Task to carry out> Swap each "midpoint" in the records below for "center", and write the records out again with everything else unchanged and the pictures omitted.

--- START Material provided ---

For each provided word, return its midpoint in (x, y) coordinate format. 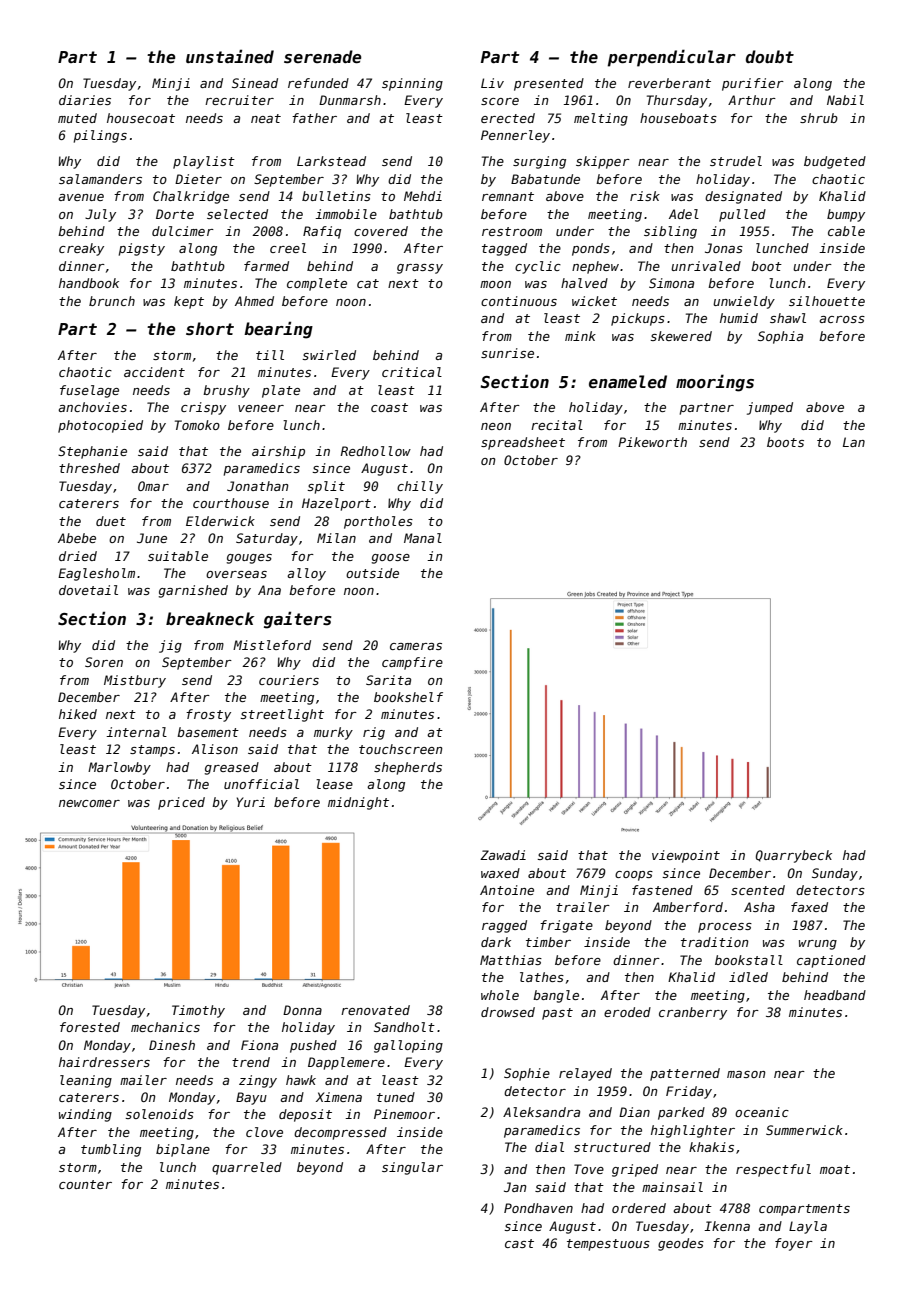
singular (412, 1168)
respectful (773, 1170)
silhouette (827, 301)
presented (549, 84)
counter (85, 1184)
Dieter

--- END Material provided ---

Solution to the exercise>
For each provided word, return its center in (x, y) coordinate format. 
singular (412, 1168)
respectful (773, 1170)
silhouette (827, 301)
presented (549, 84)
counter (85, 1184)
Dieter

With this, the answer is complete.